◆ Required work ◆
Going through the material below, please gather all lines with the word "yellow" in them.

• • •

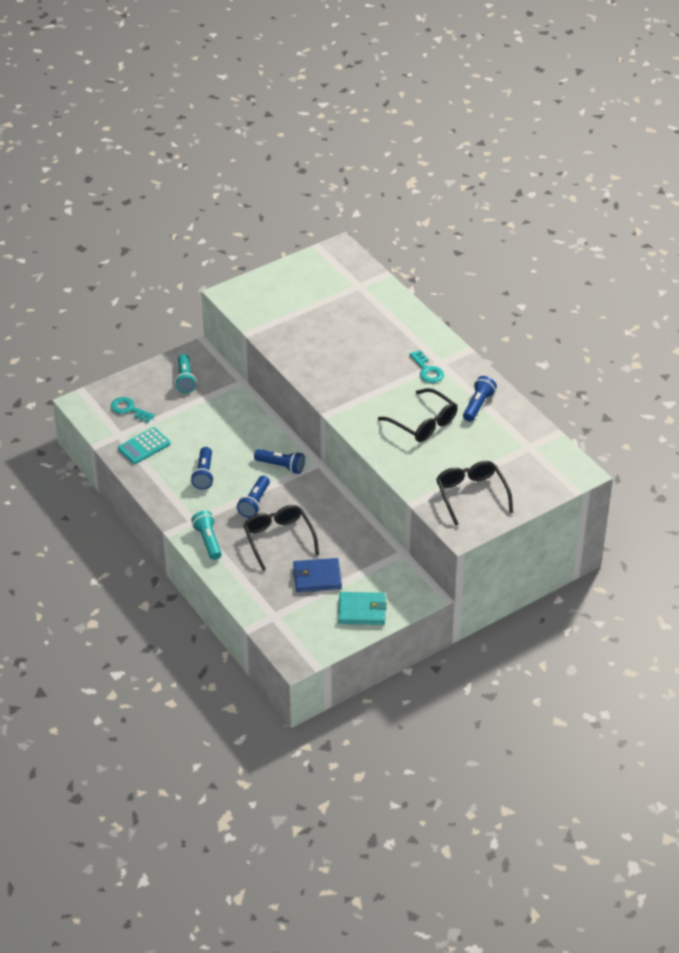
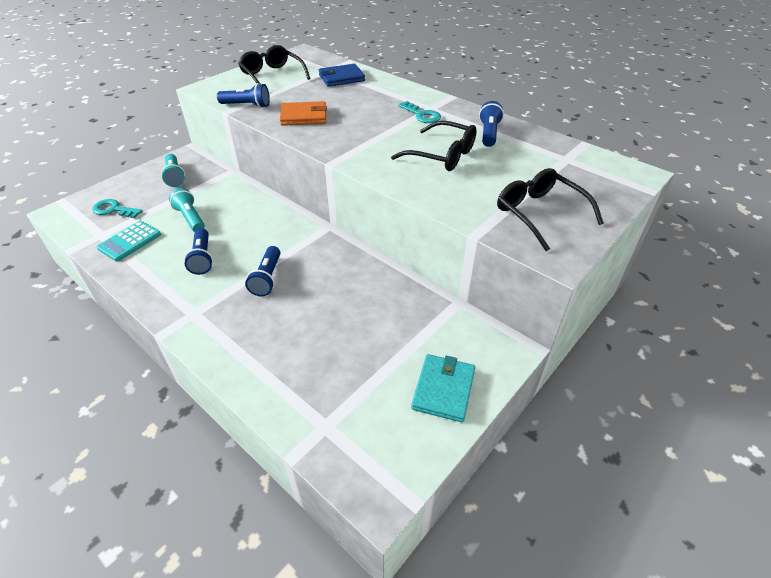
camera: 15 degrees left, 0 degrees up
(208, 541) = (215, 335): turquoise flashlight -> turquoise flashlight (190, 218)
(278, 539) = (305, 314): black glasses -> black glasses (272, 75)
(281, 466) = (289, 235): blue flashlight -> blue flashlight (247, 105)
(317, 353) = (304, 116): none -> orange wallet
(317, 577) = (368, 354): blue wallet -> blue wallet (341, 78)
(362, 610) = (443, 389): turquoise wallet -> turquoise wallet turned 60 degrees counterclockwise

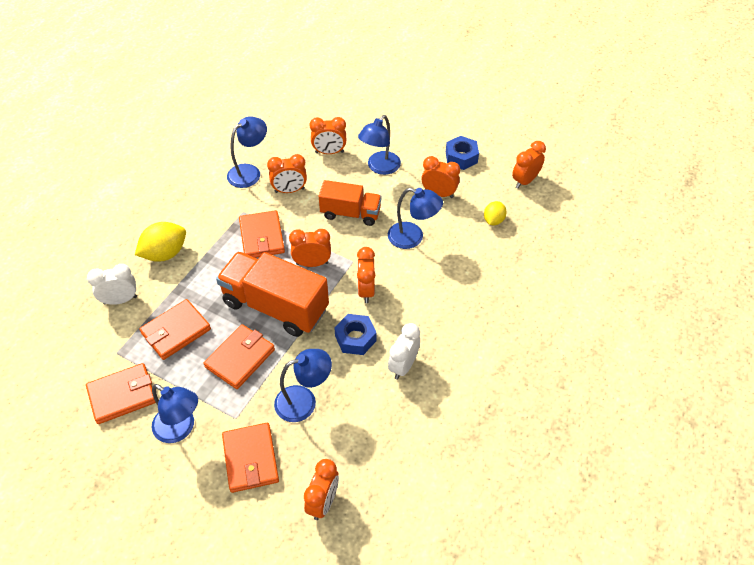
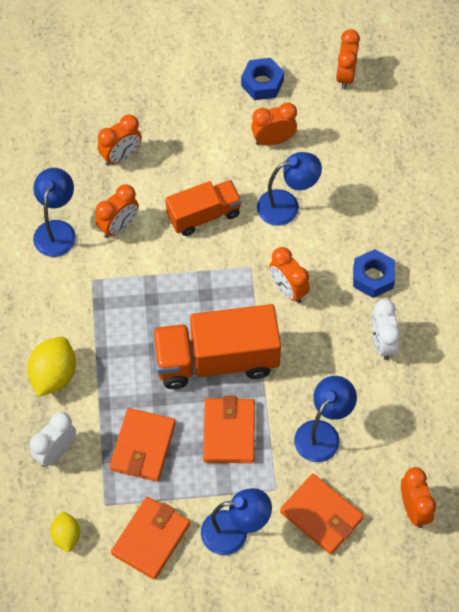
camera: 35 degrees left, 10 degrees up
(262, 237) = (137, 296): orange wallet -> none
(312, 263) = (212, 293): orange clock -> none
(355, 338) = (318, 344): blue nut -> blue nut (373, 277)
(380, 167) = (189, 144): blue lamp -> none
(493, 220) = (348, 140): yellow lemon -> yellow lemon (66, 536)

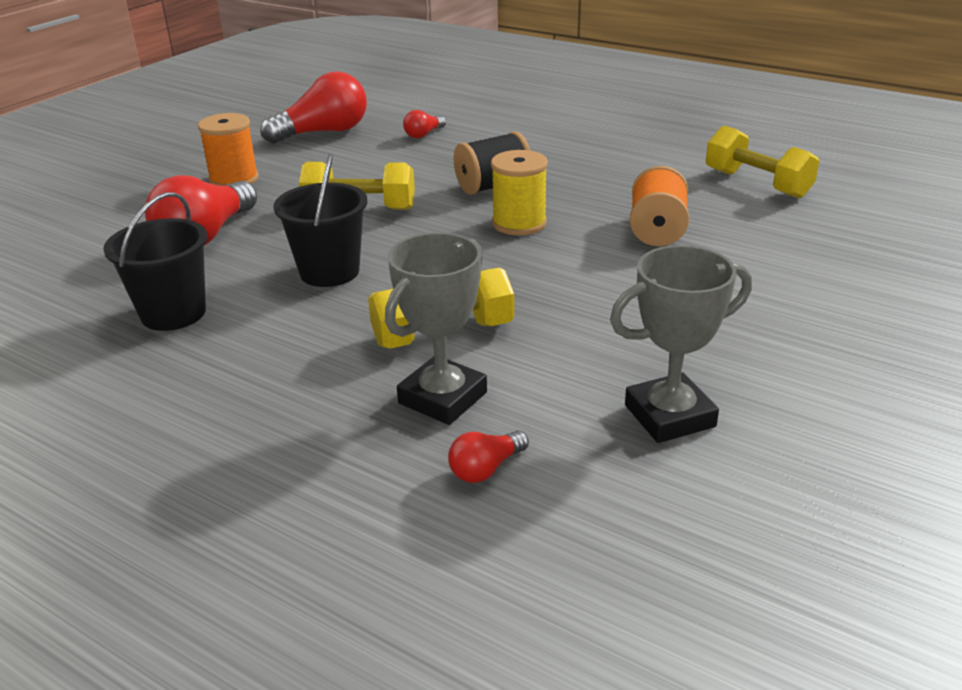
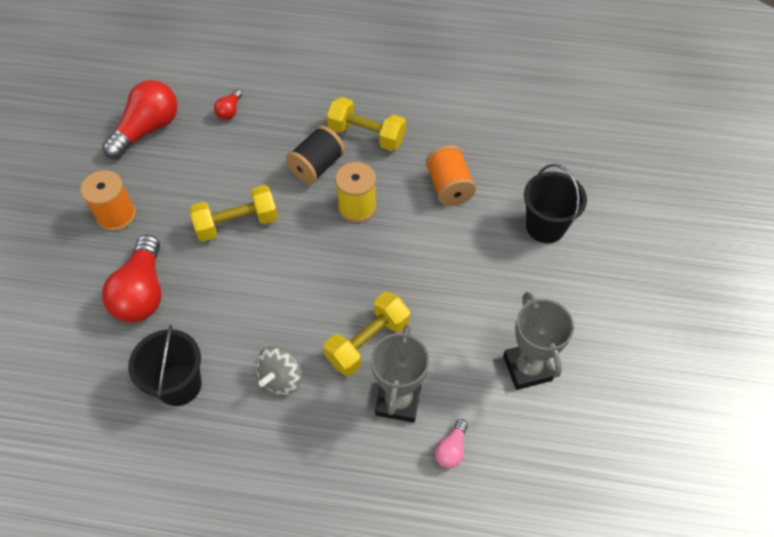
camera: 25 degrees left, 25 degrees up
(301, 338) = (281, 378): none -> grey spinning top
(329, 272) = (258, 303): black bucket -> black bucket (545, 226)
(486, 469) = (451, 449): red light bulb -> pink light bulb
(669, 416) = (527, 368): grey trophy -> grey trophy turned 60 degrees counterclockwise
(757, 184) = (490, 112): yellow dumbbell -> yellow dumbbell (366, 135)

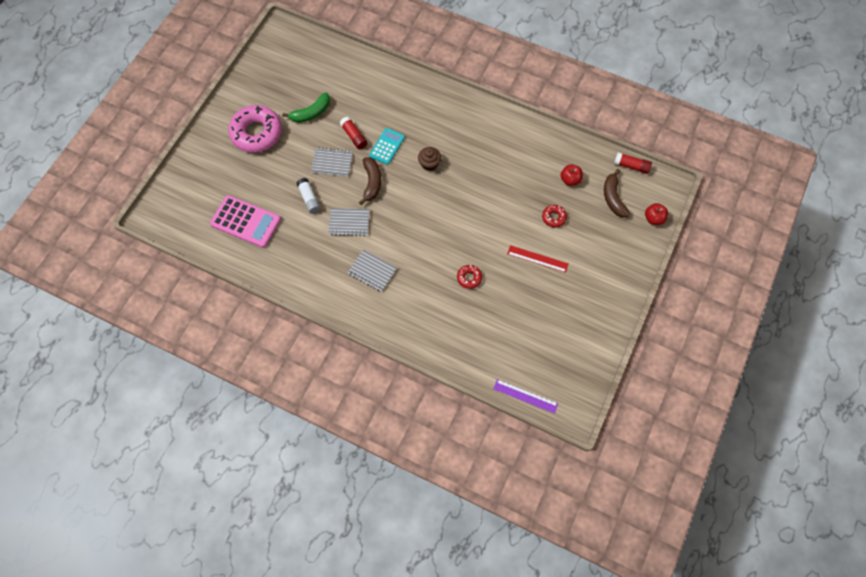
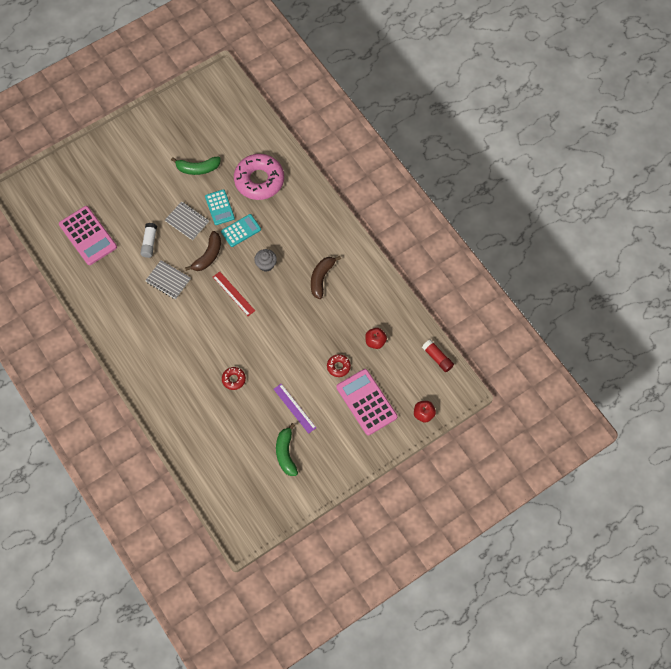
camera: 30 degrees right, 0 degrees up
(256, 133) = (143, 163): pink donut -> pink donut (259, 180)
(354, 136) = (219, 207): red glue stick -> turquoise calculator
(372, 271) = (160, 331): grey notebook -> none
(429, 164) = (266, 264): brown cupcake -> grey cupcake
(525, 396) = (213, 500): purple ruler -> purple ruler (294, 408)
(537, 259) = (300, 394): red ruler -> red ruler (233, 293)
(561, 317) = (286, 453): none -> green banana
(599, 234) = (366, 402): none -> pink calculator
(613, 198) = (401, 377): brown banana -> brown banana (321, 278)

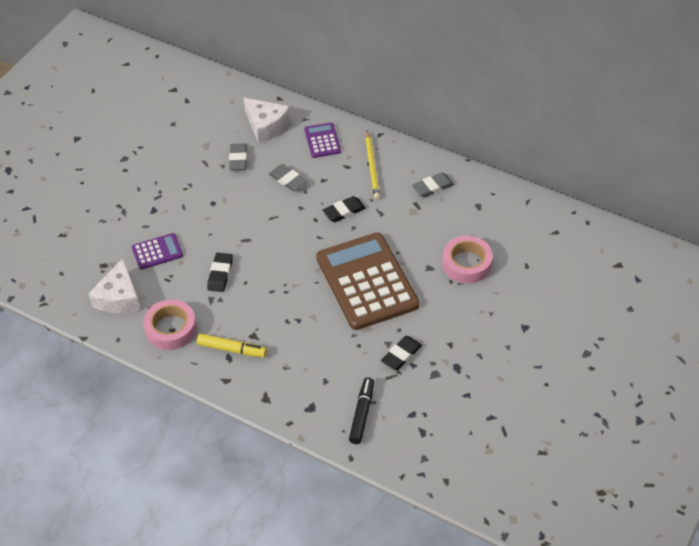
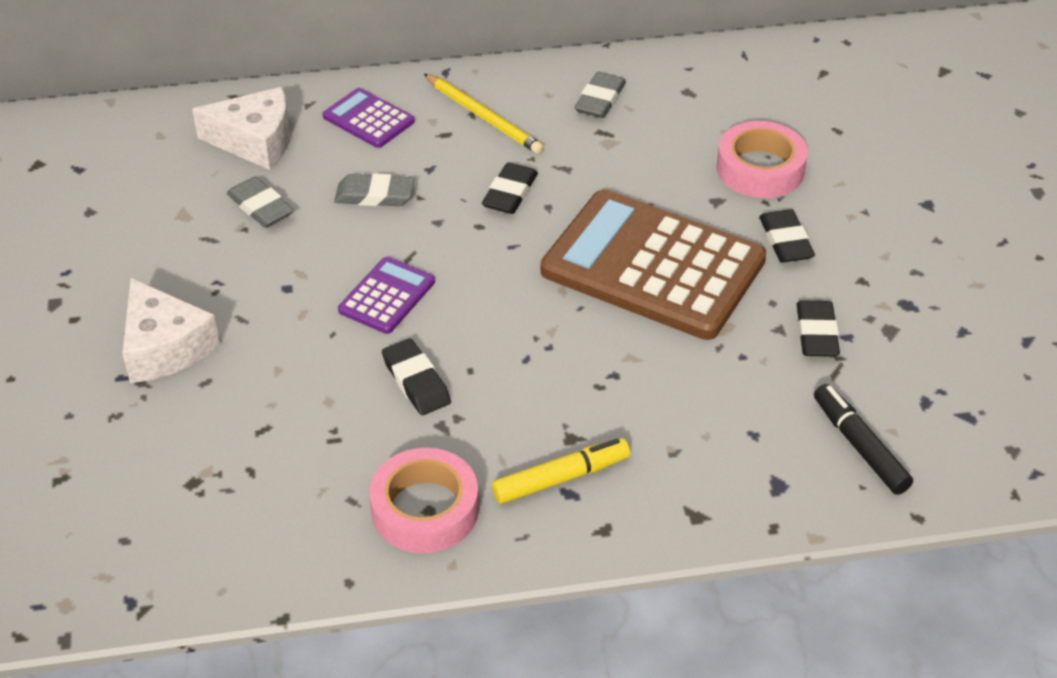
camera: 40 degrees left, 5 degrees down
(119, 298) = (279, 516): white cheese -> white cheese (165, 347)
(157, 252) = (270, 408): purple calculator -> purple calculator (387, 296)
(437, 305) = (785, 241): none -> black eraser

• • •

◆ Answer to this problem ◆
(493, 220) = (348, 140): yellow lemon -> yellow lemon (66, 536)
(757, 184) = (490, 112): yellow dumbbell -> yellow dumbbell (366, 135)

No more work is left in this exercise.